* Exercise description: Read through the records below and copy each line that uses the word "none".

Structured diff data
»»

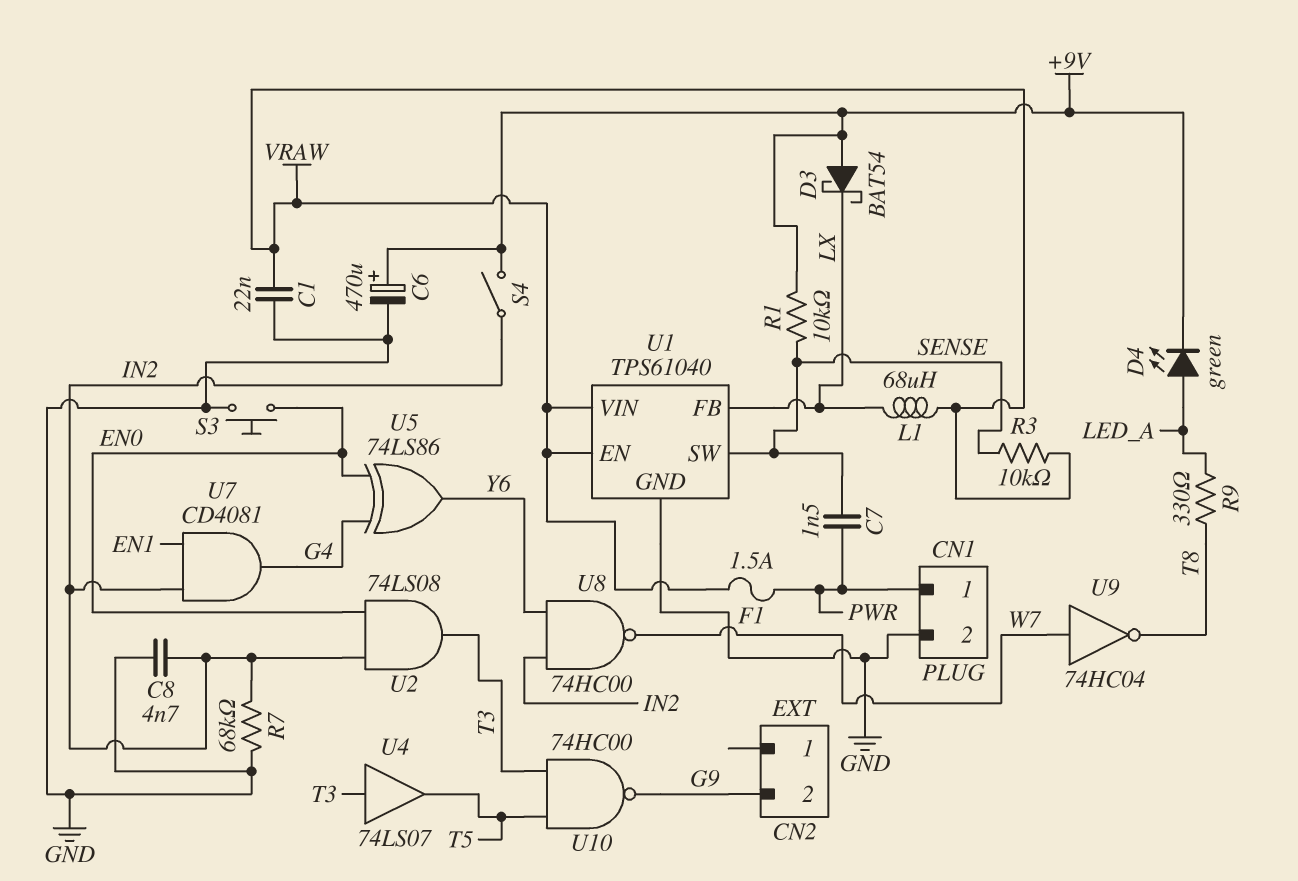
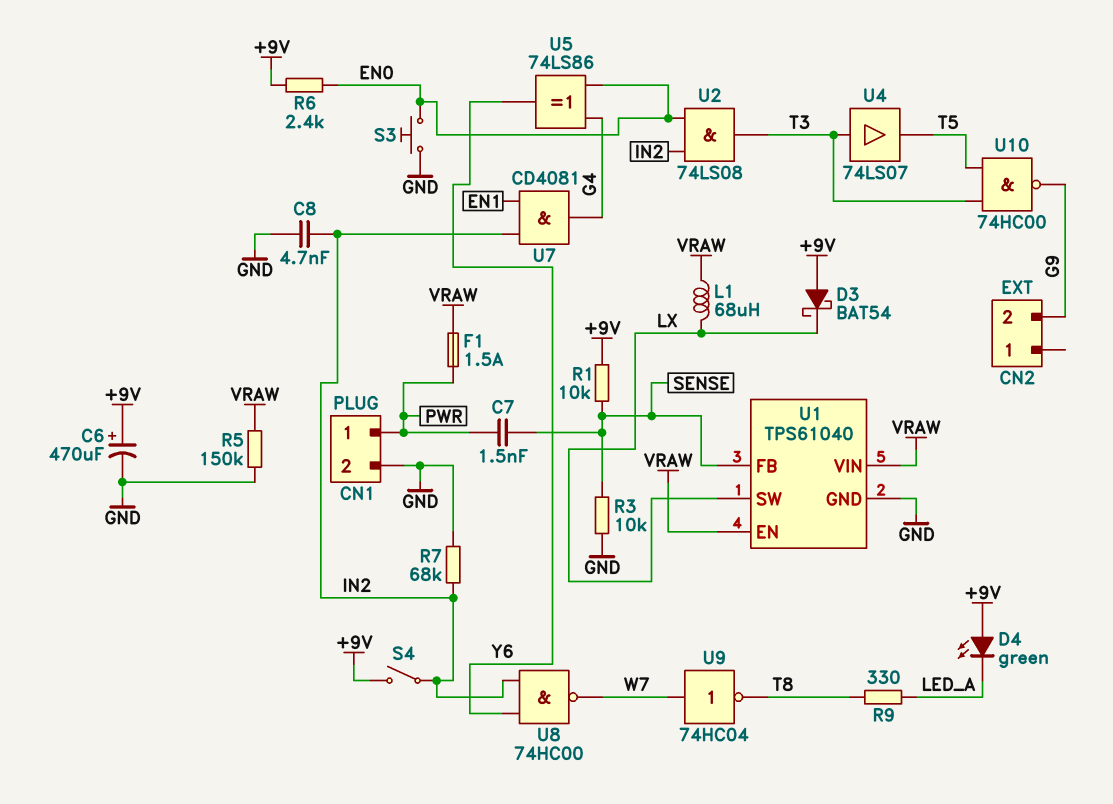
C1: 22nF (GND, VRAW) -> none
D4: LED green (A LED_A, K +9V) -> LED green (A +9V, K LED_A)
R3: 10k (SENSE, VRAW) -> 10k (GND, SENSE)
R5: none -> 150k (GND, VRAW)
R6: none -> 2.4k (+9V, EN0)
U1 pin FB: LX -> SENSE
U1 pin SW: SENSE -> LX

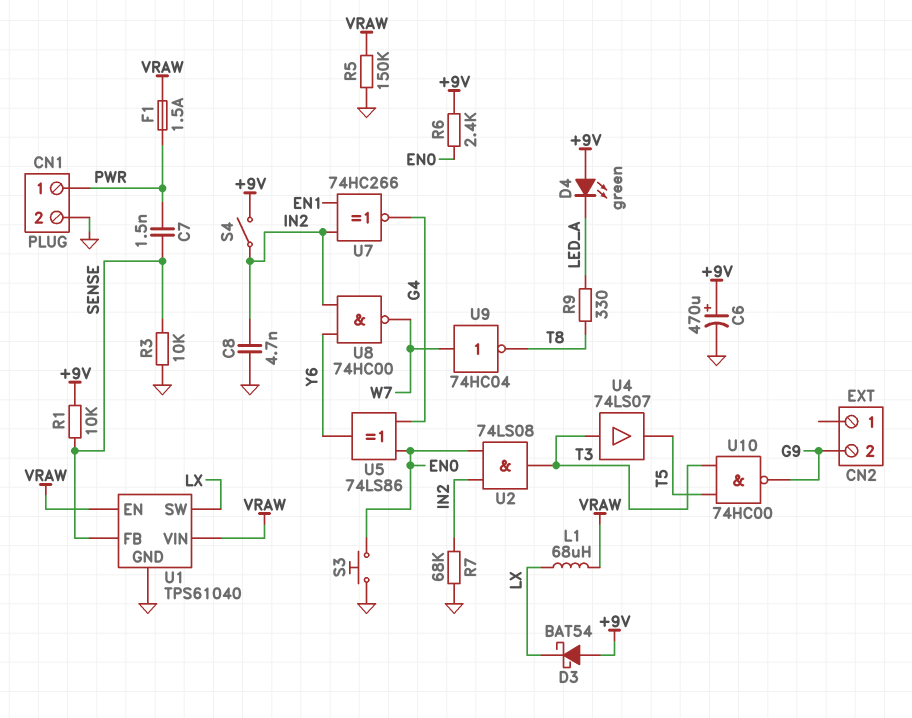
U7: AND CD4081 (in EN1, in IN2, out G4) -> XNOR 74HC266 (in EN1, in IN2, out G4)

««

* Solution to this exercise:
C1: 22nF (GND, VRAW) -> none
R5: none -> 150k (GND, VRAW)
R6: none -> 2.4k (+9V, EN0)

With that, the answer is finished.